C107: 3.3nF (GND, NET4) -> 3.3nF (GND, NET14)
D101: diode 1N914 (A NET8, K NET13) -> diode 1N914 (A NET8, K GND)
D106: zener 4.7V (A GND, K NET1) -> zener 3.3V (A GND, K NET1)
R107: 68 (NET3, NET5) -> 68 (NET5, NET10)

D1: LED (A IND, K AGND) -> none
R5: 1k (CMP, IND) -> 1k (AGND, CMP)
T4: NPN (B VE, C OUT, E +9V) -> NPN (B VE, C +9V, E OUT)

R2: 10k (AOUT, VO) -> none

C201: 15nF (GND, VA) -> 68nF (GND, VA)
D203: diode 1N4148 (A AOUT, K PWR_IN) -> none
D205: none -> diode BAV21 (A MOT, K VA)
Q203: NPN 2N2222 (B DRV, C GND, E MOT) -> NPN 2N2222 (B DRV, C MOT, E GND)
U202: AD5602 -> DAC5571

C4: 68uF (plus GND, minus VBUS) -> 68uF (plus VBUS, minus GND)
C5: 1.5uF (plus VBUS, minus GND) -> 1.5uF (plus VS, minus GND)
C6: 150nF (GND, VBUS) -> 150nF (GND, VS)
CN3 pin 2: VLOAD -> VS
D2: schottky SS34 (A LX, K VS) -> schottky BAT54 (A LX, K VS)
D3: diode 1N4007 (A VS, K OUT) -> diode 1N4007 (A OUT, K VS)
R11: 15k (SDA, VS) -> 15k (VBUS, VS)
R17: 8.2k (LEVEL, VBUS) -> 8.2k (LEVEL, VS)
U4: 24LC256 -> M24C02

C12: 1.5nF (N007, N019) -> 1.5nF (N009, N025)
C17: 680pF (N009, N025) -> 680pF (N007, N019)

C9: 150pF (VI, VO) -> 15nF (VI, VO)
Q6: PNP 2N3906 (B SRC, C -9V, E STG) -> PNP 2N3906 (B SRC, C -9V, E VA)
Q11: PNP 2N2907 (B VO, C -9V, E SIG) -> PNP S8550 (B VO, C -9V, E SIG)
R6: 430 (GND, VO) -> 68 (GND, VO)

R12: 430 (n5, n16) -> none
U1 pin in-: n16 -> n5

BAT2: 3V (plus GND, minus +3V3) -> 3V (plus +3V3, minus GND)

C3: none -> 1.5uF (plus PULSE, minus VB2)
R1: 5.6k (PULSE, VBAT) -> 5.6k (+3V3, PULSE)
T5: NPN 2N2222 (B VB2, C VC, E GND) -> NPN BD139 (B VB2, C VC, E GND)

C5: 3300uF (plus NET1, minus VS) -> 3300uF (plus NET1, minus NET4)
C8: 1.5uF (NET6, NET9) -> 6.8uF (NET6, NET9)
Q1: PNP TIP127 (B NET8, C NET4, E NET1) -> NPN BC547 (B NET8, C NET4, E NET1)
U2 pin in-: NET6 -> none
┄┄┄┄┄┄┄┄┄┄┄┄┄┄┄┄┄┄┄┄
* What you will do *
What belongs in the answer is each line from the listing above that contains "AGND".

* Task response *
D1: LED (A IND, K AGND) -> none
R5: 1k (CMP, IND) -> 1k (AGND, CMP)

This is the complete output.